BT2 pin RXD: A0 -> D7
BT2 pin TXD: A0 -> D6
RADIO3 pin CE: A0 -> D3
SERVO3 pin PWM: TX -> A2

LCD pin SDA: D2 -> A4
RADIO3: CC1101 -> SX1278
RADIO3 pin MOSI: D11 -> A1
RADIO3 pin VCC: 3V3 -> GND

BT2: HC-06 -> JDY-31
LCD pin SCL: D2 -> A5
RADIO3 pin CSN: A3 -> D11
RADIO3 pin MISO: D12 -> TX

▶ Problem to work on: In full and verbatim, repeat the records given above.

▶ Solution for this exercise:
BT2 pin RXD: A0 -> D7
BT2 pin TXD: A0 -> D6
RADIO3 pin CE: A0 -> D3
SERVO3 pin PWM: TX -> A2

LCD pin SDA: D2 -> A4
RADIO3: CC1101 -> SX1278
RADIO3 pin MOSI: D11 -> A1
RADIO3 pin VCC: 3V3 -> GND

BT2: HC-06 -> JDY-31
LCD pin SCL: D2 -> A5
RADIO3 pin CSN: A3 -> D11
RADIO3 pin MISO: D12 -> TX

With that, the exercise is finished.